_TASK STATEMENT_.
Return each line of the listing that has the word "image" in it.
━━━━━━
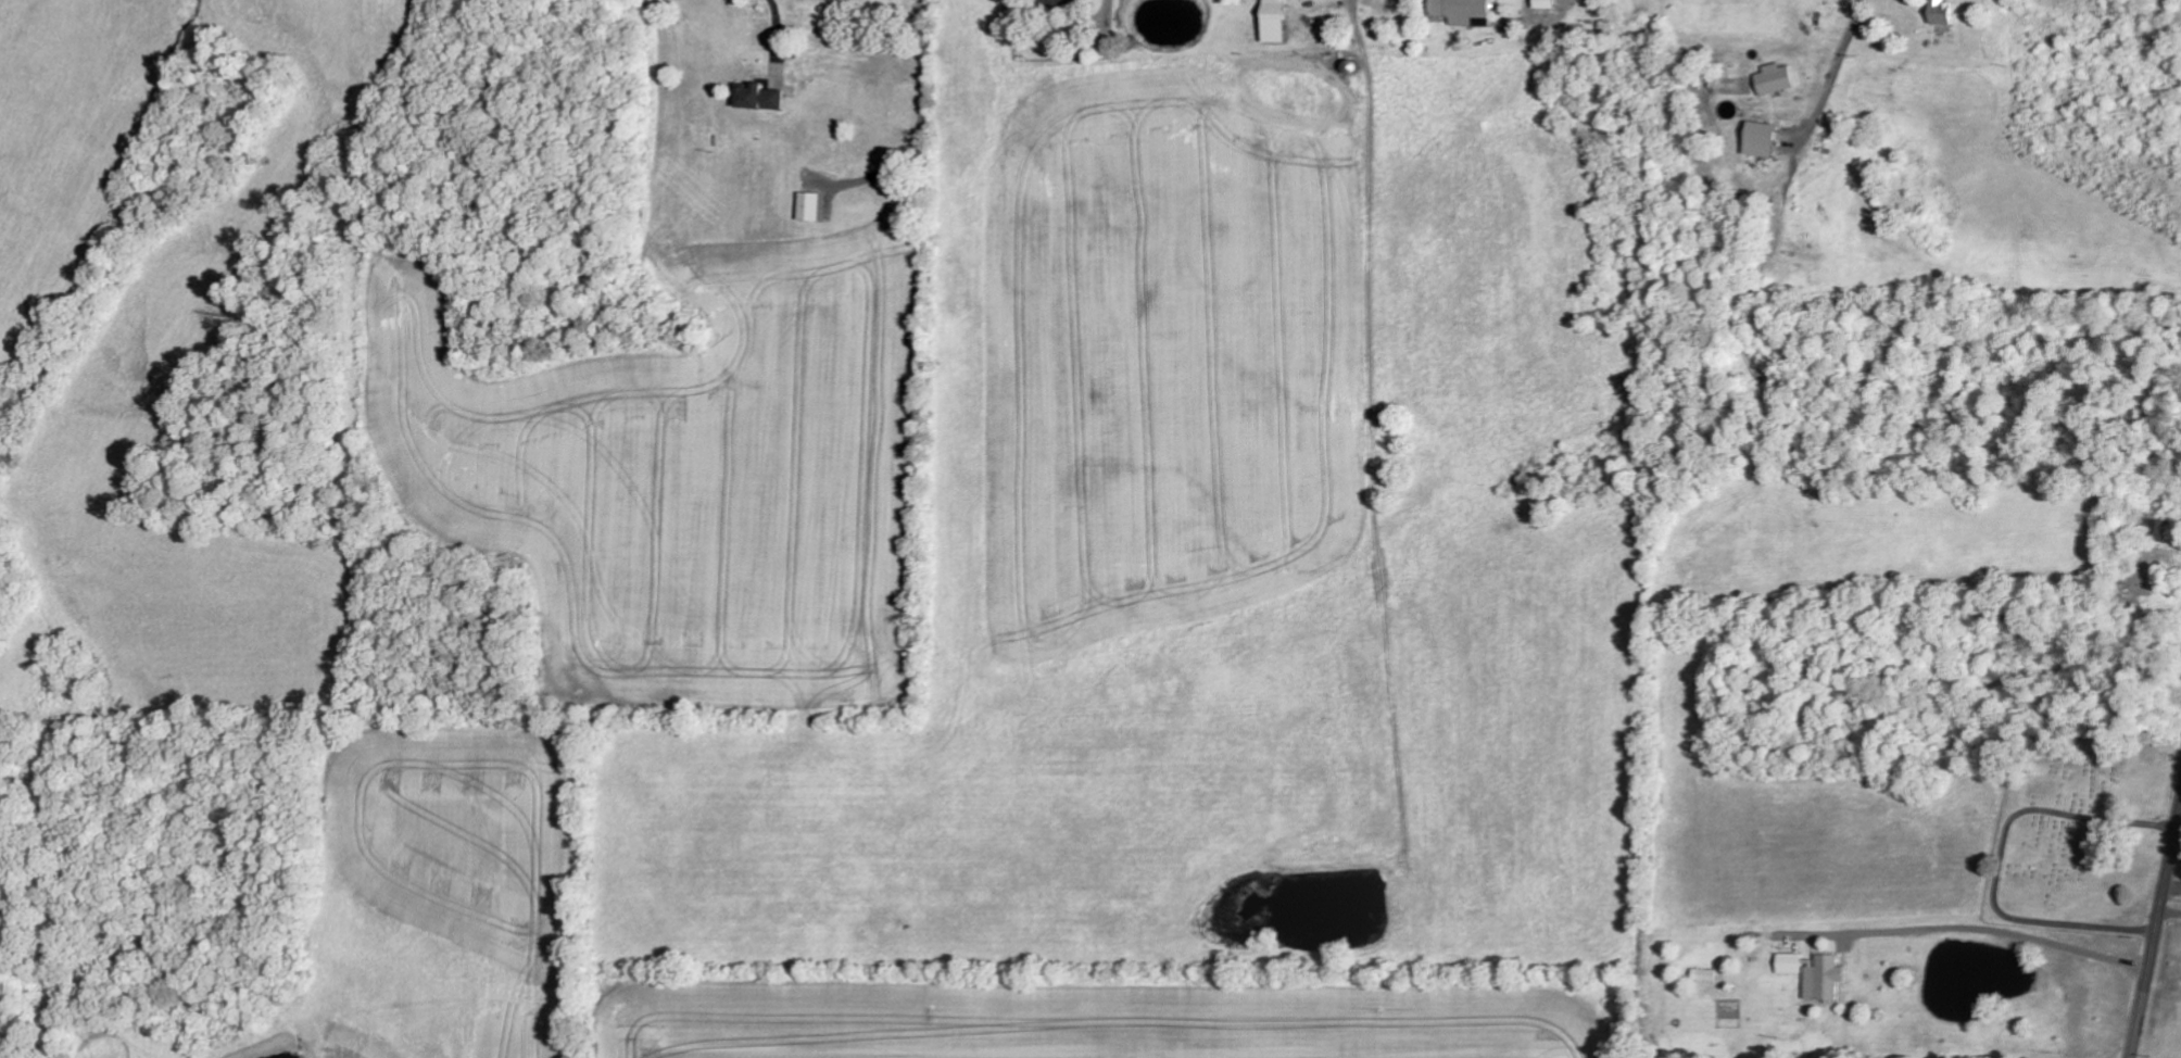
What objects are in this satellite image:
building: (1550, 4)
building: (1069, 6)
building: (1468, 11)
building: (1948, 12)
building: (1282, 21)
building: (1779, 78)
building: (765, 97)
building: (1767, 139)
building: (814, 206)
road: (2179, 824)
park: (2079, 834)
road: (2173, 884)
road: (2156, 935)
building: (1795, 962)
building: (1828, 976)

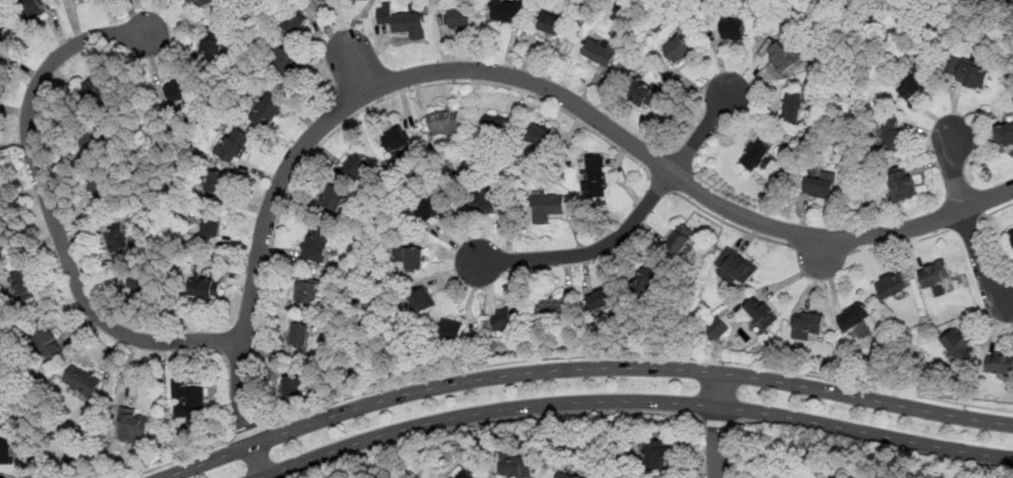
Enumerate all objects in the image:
building: (203, 3)
building: (32, 10)
building: (502, 14)
building: (461, 19)
building: (295, 22)
building: (411, 24)
building: (551, 24)
building: (733, 30)
building: (2, 33)
building: (676, 35)
building: (212, 44)
building: (679, 50)
building: (596, 51)
building: (782, 58)
building: (287, 61)
road: (500, 73)
building: (972, 76)
building: (913, 84)
building: (98, 91)
building: (178, 91)
building: (636, 95)
building: (792, 107)
building: (267, 110)
road: (350, 119)
building: (444, 122)
building: (496, 127)
road: (701, 134)
building: (1005, 134)
building: (891, 135)
building: (88, 136)
building: (541, 136)
building: (397, 140)
building: (237, 145)
building: (755, 155)
building: (359, 165)
road: (954, 173)
building: (218, 183)
road: (660, 183)
building: (902, 184)
building: (594, 185)
building: (819, 188)
building: (103, 189)
building: (334, 198)
building: (485, 203)
building: (547, 208)
road: (996, 209)
road: (51, 211)
building: (422, 213)
road: (965, 222)
road: (730, 223)
building: (213, 226)
building: (1011, 233)
building: (4, 240)
building: (118, 240)
building: (674, 243)
road: (901, 244)
building: (317, 245)
road: (821, 248)
road: (591, 251)
building: (415, 258)
road: (979, 261)
building: (734, 274)
building: (935, 274)
building: (646, 281)
building: (25, 285)
building: (143, 285)
building: (891, 285)
building: (205, 289)
building: (309, 293)
building: (602, 297)
building: (422, 300)
building: (552, 310)
building: (761, 313)
building: (854, 316)
building: (508, 319)
building: (758, 326)
building: (716, 329)
building: (452, 330)
building: (803, 330)
building: (302, 339)
building: (50, 344)
building: (959, 344)
road: (635, 356)
building: (1000, 364)
road: (582, 369)
building: (84, 382)
building: (293, 387)
road: (633, 402)
building: (189, 403)
road: (554, 416)
building: (1, 419)
road: (716, 422)
road: (716, 426)
building: (135, 429)
road: (246, 433)
road: (871, 445)
road: (727, 450)
building: (6, 453)
building: (653, 454)
road: (179, 458)
road: (352, 458)
building: (515, 466)
building: (460, 473)
building: (565, 476)
building: (577, 477)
━━━━━━
_OUTPUT OF THE TASK_.
What objects are in this satellite image:
Enumerate all objects in the image:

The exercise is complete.